◆ **Task objective**:
Once the line containing "C1: 2.2uF (plus" is found in the entries below, reproduce it and every line after it, stopping at and including the line containing "TH2: 100k (GND, TEMP) -> none"; reproduce nothing else, and keep each line exact.

◆ **Extracted information**:
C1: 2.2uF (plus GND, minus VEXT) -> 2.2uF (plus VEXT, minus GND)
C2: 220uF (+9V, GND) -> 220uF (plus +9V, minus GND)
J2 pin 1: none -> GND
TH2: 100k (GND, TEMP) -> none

--

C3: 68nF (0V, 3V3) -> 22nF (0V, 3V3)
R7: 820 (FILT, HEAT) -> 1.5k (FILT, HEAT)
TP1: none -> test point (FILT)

* * *

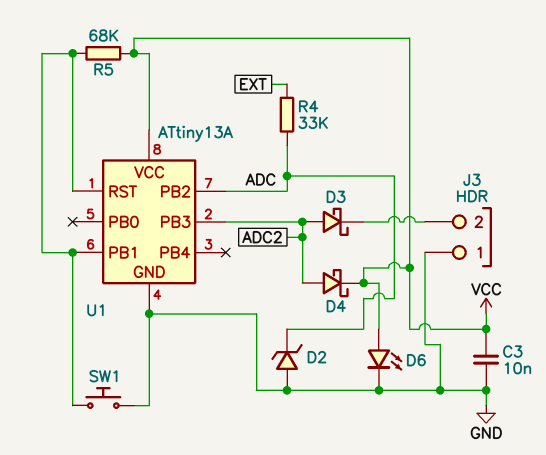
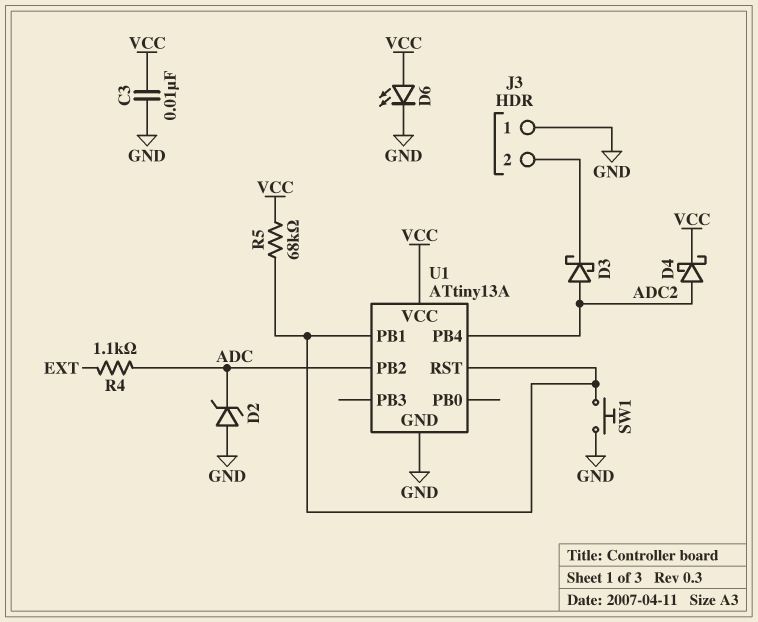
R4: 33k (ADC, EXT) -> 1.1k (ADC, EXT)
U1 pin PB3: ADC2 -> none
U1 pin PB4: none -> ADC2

◆ **Response to the exercise**:
C1: 2.2uF (plus GND, minus VEXT) -> 2.2uF (plus VEXT, minus GND)
C2: 220uF (+9V, GND) -> 220uF (plus +9V, minus GND)
J2 pin 1: none -> GND
TH2: 100k (GND, TEMP) -> none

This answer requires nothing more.